** Opening Supplied information block **

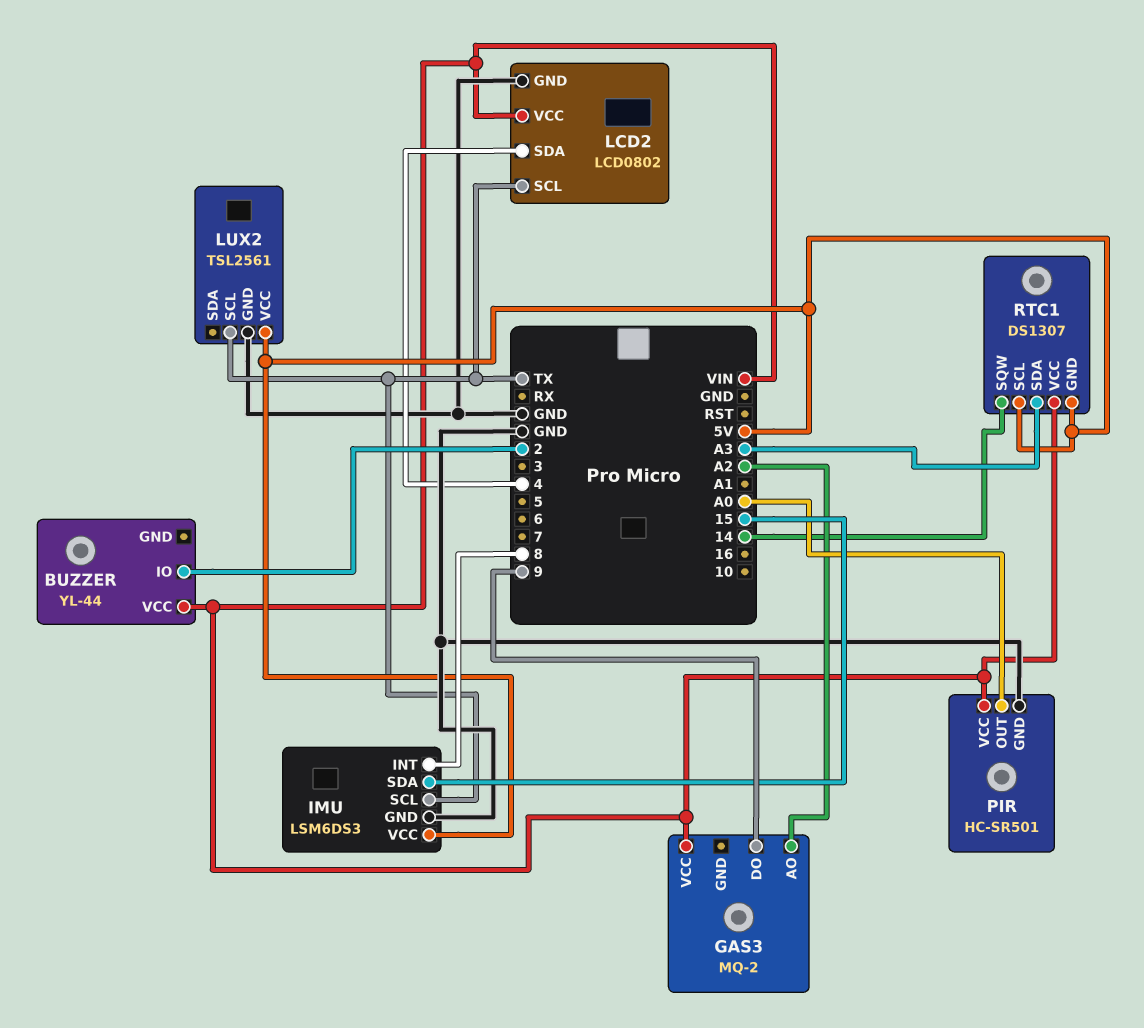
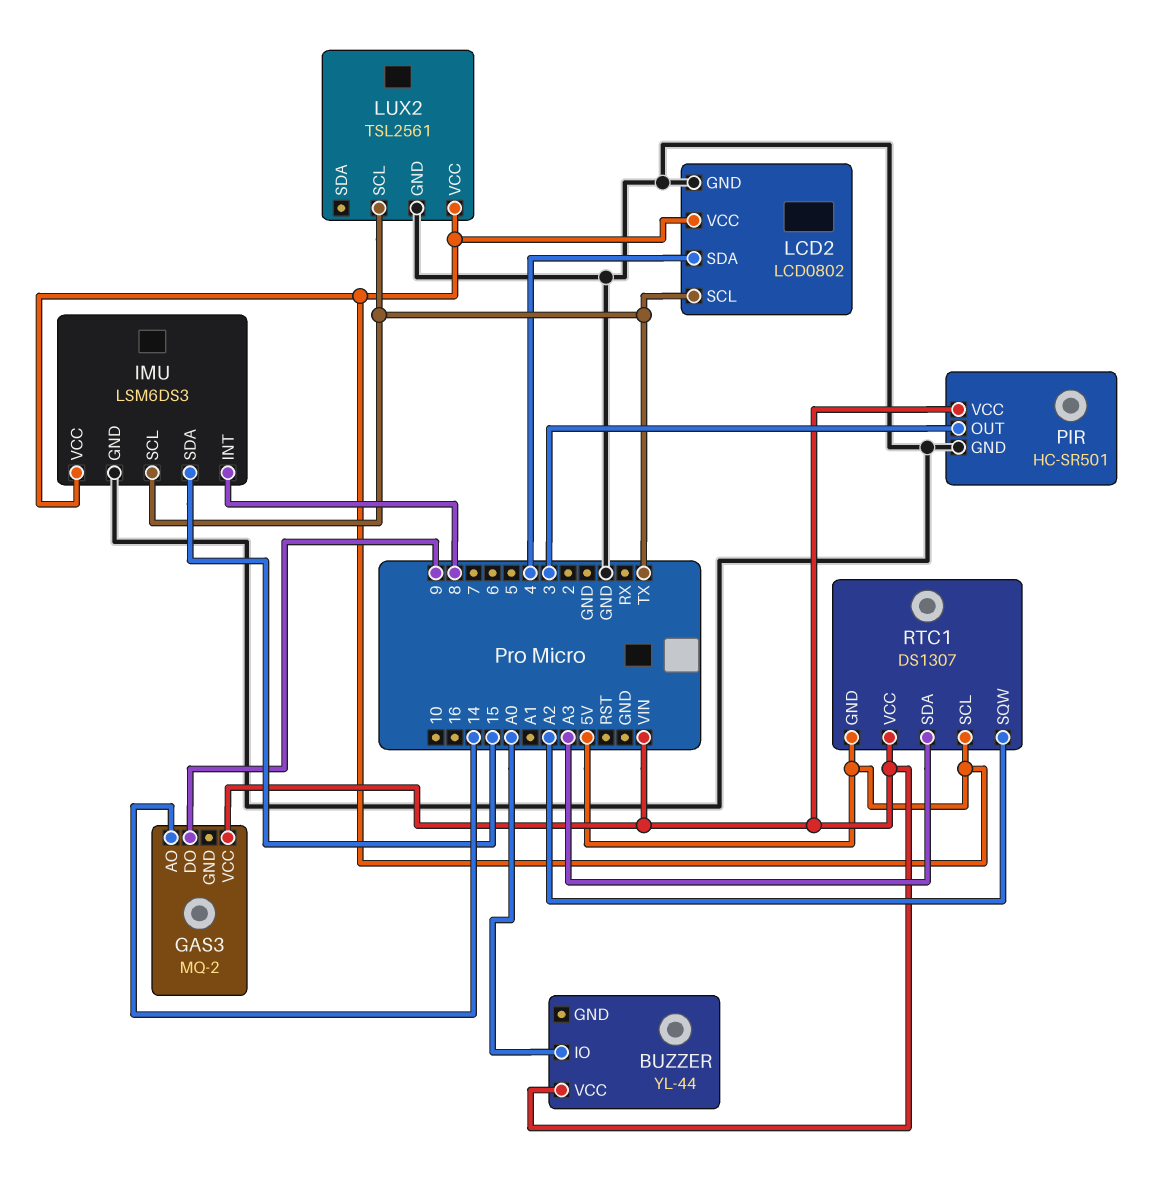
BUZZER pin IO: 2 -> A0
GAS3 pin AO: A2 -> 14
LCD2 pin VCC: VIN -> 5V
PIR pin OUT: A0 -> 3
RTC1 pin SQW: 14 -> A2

** Closing Supplied information block **

- Exercise details: Would you please output each record exactly, leaving the images out?

- Exercise response:
BUZZER pin IO: 2 -> A0
GAS3 pin AO: A2 -> 14
LCD2 pin VCC: VIN -> 5V
PIR pin OUT: A0 -> 3
RTC1 pin SQW: 14 -> A2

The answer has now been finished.